Spatial object tracking data
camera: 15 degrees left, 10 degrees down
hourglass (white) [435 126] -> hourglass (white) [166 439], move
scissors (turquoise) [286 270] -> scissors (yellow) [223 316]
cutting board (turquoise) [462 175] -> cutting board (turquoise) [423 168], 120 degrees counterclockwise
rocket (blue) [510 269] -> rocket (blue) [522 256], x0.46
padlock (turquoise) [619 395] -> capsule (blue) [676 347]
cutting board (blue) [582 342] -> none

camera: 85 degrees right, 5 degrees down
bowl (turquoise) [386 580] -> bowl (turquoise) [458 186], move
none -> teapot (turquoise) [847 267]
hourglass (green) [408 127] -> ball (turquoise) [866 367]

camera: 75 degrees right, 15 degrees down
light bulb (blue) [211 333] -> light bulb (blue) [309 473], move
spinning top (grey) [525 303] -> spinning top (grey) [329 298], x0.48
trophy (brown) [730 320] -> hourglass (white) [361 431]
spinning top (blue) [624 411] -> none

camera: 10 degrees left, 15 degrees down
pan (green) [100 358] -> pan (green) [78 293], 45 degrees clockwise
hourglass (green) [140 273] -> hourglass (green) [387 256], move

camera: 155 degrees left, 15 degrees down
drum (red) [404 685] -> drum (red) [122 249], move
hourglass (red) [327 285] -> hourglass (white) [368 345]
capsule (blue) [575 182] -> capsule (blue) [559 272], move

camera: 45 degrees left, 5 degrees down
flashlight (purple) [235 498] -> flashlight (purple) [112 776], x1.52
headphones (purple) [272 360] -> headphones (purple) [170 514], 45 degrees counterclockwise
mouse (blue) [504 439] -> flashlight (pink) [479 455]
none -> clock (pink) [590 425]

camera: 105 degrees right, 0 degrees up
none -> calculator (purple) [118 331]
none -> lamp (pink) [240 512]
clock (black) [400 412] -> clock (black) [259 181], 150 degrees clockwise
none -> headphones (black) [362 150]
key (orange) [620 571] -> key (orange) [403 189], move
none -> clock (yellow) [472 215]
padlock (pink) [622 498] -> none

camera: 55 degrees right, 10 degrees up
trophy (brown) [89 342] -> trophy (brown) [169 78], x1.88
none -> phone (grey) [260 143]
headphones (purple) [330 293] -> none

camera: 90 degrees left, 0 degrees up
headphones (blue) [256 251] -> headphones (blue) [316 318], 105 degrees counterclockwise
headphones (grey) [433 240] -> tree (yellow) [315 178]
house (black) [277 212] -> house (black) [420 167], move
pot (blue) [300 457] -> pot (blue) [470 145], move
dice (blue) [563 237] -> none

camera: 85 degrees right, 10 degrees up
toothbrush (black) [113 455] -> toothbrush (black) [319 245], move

**Exercise:** Print exactly the lines above from the one with "cutting board (turquoise) [462" to the one with "padlock (turquoise) [619", including both.

**Exercise response:**
cutting board (turquoise) [462 175] -> cutting board (turquoise) [423 168], 120 degrees counterclockwise
rocket (blue) [510 269] -> rocket (blue) [522 256], x0.46
padlock (turquoise) [619 395] -> capsule (blue) [676 347]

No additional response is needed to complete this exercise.